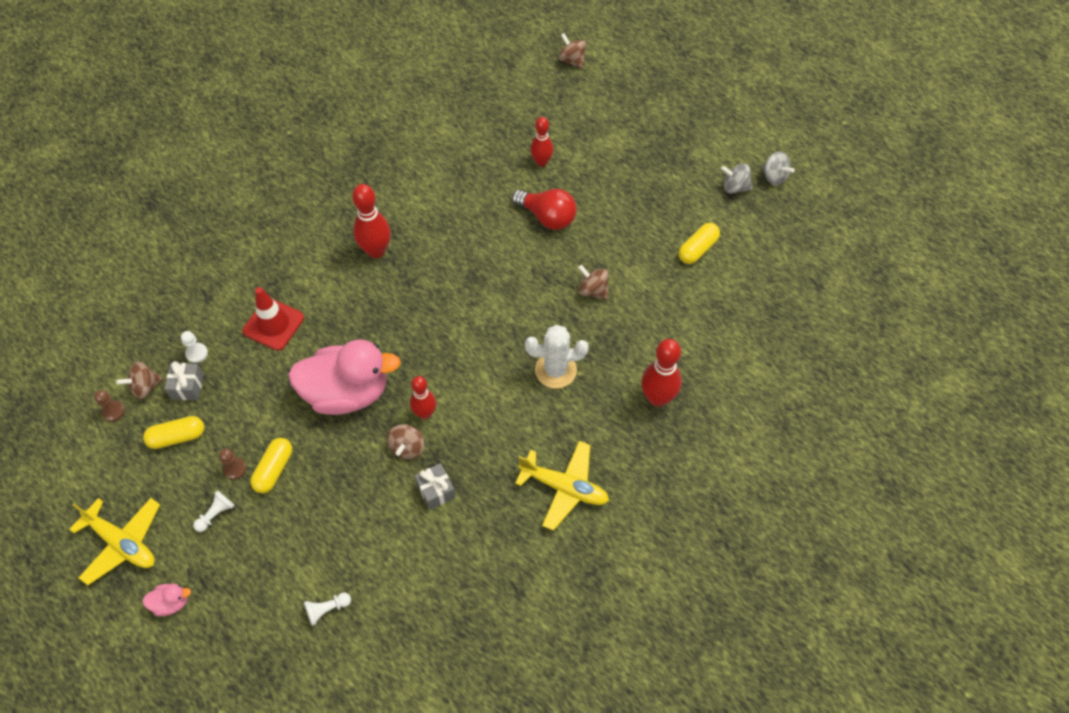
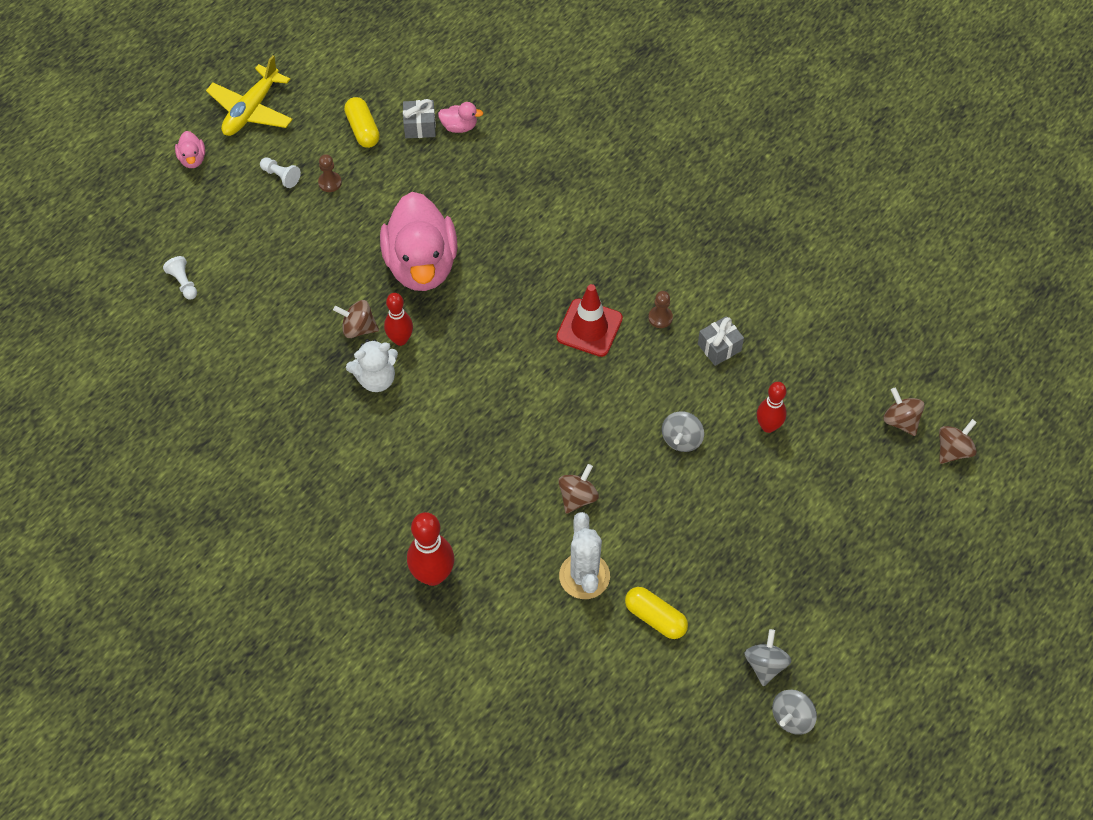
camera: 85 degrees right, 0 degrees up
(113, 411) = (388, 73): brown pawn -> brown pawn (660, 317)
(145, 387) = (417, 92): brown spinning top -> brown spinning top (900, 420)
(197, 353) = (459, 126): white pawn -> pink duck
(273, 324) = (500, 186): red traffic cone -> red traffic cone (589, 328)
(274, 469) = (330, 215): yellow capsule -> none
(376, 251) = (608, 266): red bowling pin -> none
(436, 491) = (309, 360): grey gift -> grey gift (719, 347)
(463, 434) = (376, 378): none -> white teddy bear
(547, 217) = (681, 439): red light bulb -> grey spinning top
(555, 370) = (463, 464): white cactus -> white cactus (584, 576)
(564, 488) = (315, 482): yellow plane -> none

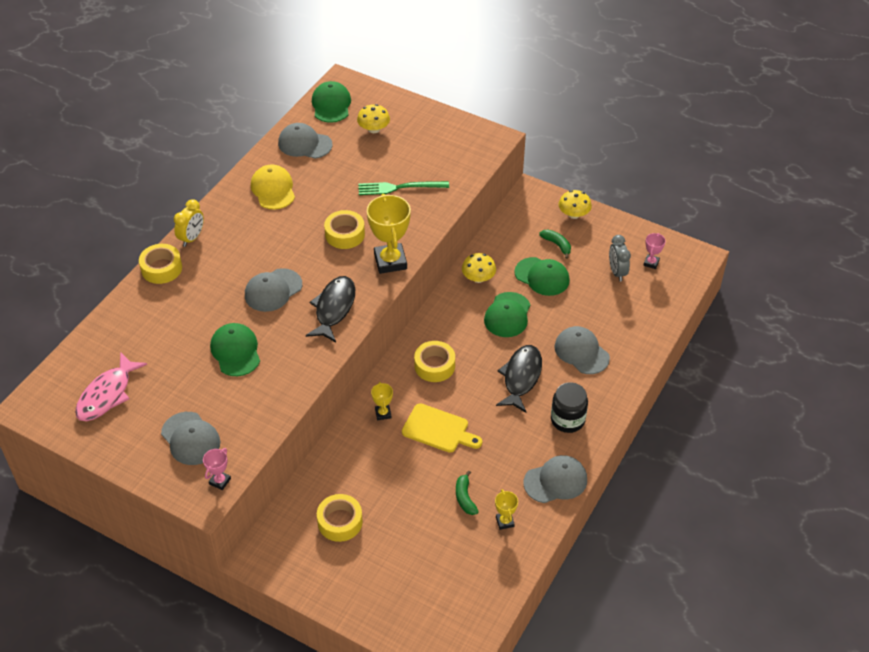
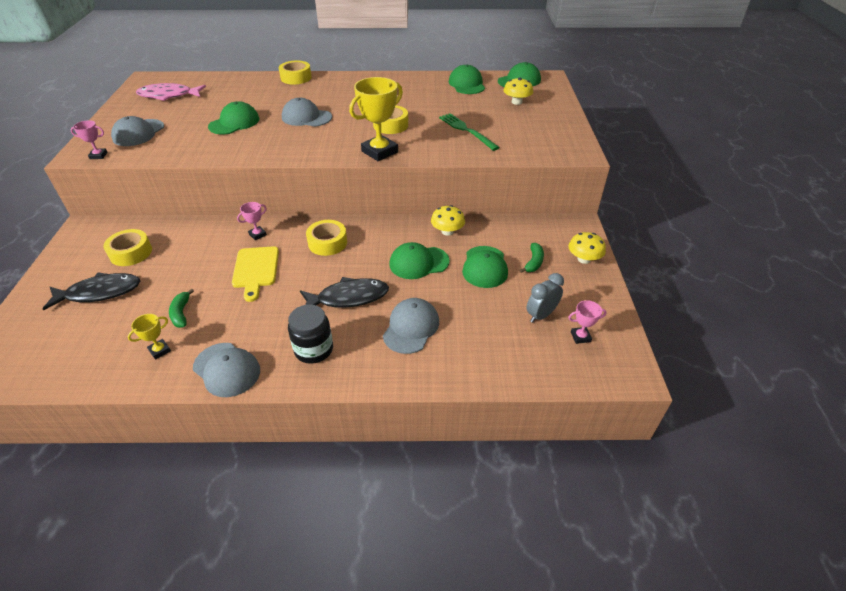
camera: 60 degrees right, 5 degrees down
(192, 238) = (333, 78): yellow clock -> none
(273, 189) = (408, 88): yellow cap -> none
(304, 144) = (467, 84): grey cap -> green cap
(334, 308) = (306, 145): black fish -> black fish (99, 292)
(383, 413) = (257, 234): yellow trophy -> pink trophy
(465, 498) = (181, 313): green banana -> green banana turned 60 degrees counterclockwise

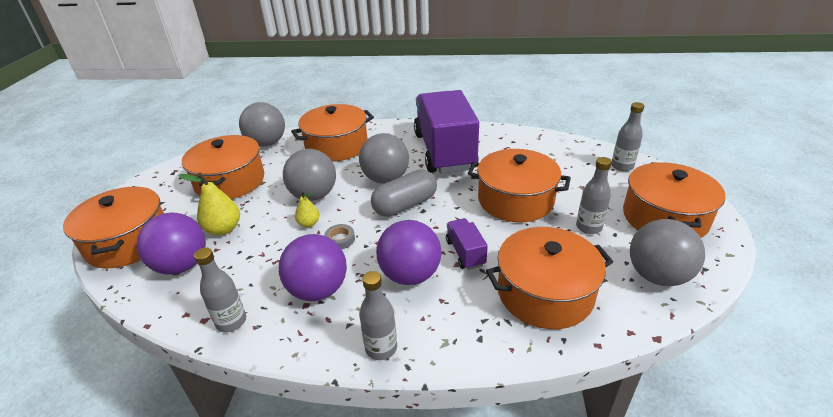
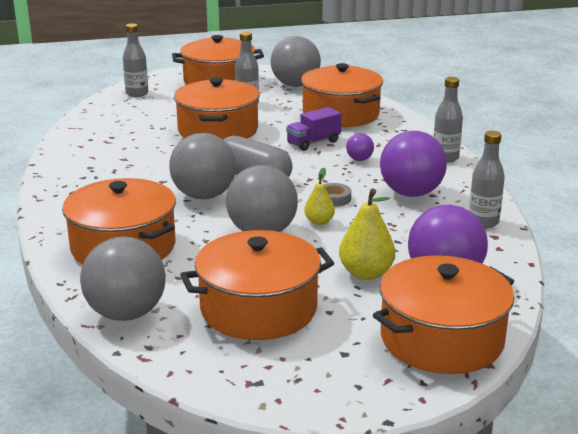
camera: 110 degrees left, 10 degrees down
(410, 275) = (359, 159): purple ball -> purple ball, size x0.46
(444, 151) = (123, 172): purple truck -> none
★ ★ ★ ★
● **Task**: Note every line of the entries in which "grey" appears, and copy it down.

● **Output of the task**:
(436, 491) = (309, 360): grey gift -> grey gift (719, 347)
(547, 217) = (681, 439): red light bulb -> grey spinning top
(304, 144) = (467, 84): grey cap -> green cap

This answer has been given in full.